Brief: An exact repetition of the data below, without images, is the expected answer.

Provided information:
****

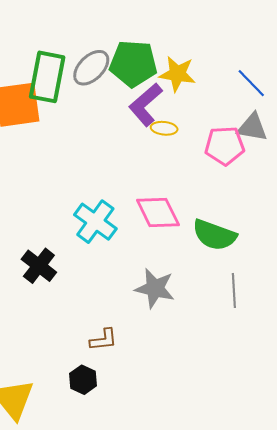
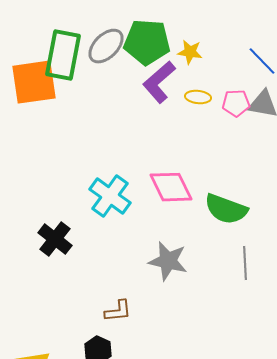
yellow star: (177, 74) -> (190, 52), size x0.7
yellow ellipse: (164, 128) -> (198, 97), moved
pink pentagon: (225, 146) -> (236, 103), moved, size x0.7

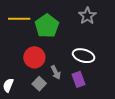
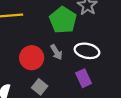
green pentagon: (47, 26) -> (63, 20), moved
gray arrow: (56, 72) -> (56, 52), moved

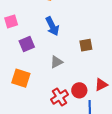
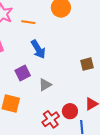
purple square: (27, 44) -> (23, 73), moved
brown square: (86, 45) -> (87, 64), moved

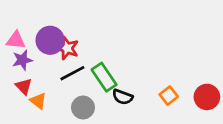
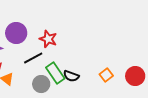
red star: (67, 48) -> (48, 39), moved
green rectangle: (104, 77) -> (55, 73), moved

****

Task answer:
yellow star: (177, 74) -> (190, 52), size x0.7
yellow ellipse: (164, 128) -> (198, 97), moved
pink pentagon: (225, 146) -> (236, 103), moved, size x0.7

green pentagon: (47, 26) -> (63, 20), moved
gray arrow: (56, 72) -> (56, 52), moved

purple square: (27, 44) -> (23, 73), moved
brown square: (86, 45) -> (87, 64), moved

red star: (67, 48) -> (48, 39), moved
green rectangle: (104, 77) -> (55, 73), moved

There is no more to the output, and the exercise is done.